* Data segment:
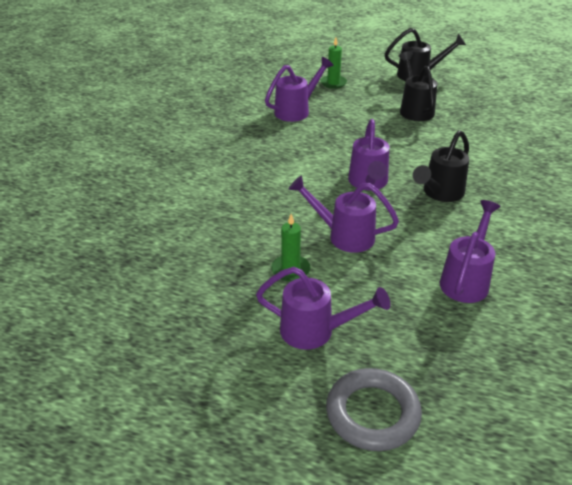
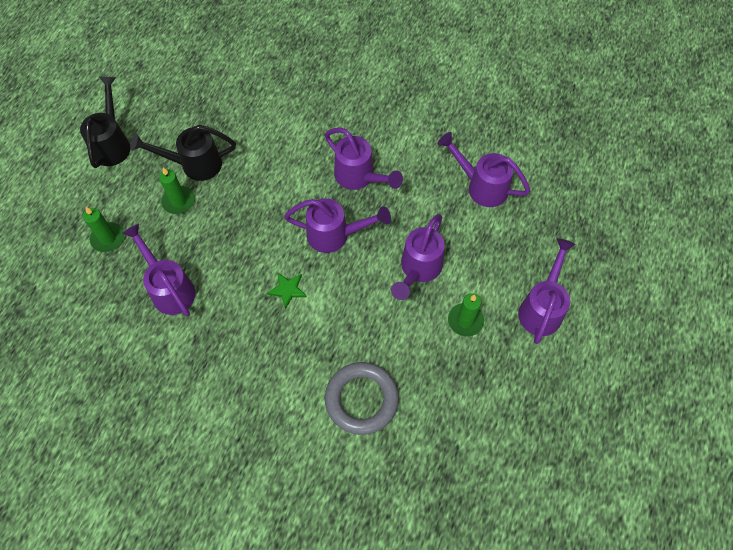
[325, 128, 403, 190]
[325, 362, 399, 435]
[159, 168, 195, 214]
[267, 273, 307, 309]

* Task instructions: Reproduce the listing in full and exactly, excluding any pictures it holds.

* Output:
[325, 128, 403, 190]
[325, 362, 399, 435]
[159, 168, 195, 214]
[267, 273, 307, 309]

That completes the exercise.